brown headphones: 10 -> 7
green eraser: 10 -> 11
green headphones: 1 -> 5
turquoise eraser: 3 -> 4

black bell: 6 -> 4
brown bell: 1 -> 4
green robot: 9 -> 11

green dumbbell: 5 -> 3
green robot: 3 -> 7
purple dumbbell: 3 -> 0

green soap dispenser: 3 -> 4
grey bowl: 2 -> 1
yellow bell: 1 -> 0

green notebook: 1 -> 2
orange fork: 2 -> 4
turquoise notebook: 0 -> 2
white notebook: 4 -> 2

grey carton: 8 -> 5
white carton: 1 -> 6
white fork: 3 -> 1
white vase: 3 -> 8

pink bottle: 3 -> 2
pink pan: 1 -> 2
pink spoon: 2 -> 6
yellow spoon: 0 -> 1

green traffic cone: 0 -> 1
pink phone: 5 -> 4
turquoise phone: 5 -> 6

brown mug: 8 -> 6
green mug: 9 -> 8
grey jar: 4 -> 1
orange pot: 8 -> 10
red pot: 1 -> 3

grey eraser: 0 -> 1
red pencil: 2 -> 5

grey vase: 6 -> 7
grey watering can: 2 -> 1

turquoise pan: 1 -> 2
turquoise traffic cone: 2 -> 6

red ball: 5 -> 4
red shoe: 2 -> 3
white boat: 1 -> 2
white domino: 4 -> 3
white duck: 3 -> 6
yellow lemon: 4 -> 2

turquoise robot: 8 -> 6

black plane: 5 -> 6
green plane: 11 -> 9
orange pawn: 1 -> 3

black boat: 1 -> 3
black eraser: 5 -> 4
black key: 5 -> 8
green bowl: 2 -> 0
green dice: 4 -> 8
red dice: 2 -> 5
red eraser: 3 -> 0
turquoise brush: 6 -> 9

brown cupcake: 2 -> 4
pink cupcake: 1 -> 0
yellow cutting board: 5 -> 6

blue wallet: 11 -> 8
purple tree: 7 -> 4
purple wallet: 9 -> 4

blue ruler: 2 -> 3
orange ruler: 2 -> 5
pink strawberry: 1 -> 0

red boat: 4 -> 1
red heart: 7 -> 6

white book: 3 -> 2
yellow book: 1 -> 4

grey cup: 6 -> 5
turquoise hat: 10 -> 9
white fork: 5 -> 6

# # # # #

■ **What you will do**: Your response should be the lines above from the first to the one containing "brown mug: 8 -> 6", inclusive, each given exactly.

■ **Response area**:
brown headphones: 10 -> 7
green eraser: 10 -> 11
green headphones: 1 -> 5
turquoise eraser: 3 -> 4

black bell: 6 -> 4
brown bell: 1 -> 4
green robot: 9 -> 11

green dumbbell: 5 -> 3
green robot: 3 -> 7
purple dumbbell: 3 -> 0

green soap dispenser: 3 -> 4
grey bowl: 2 -> 1
yellow bell: 1 -> 0

green notebook: 1 -> 2
orange fork: 2 -> 4
turquoise notebook: 0 -> 2
white notebook: 4 -> 2

grey carton: 8 -> 5
white carton: 1 -> 6
white fork: 3 -> 1
white vase: 3 -> 8

pink bottle: 3 -> 2
pink pan: 1 -> 2
pink spoon: 2 -> 6
yellow spoon: 0 -> 1

green traffic cone: 0 -> 1
pink phone: 5 -> 4
turquoise phone: 5 -> 6

brown mug: 8 -> 6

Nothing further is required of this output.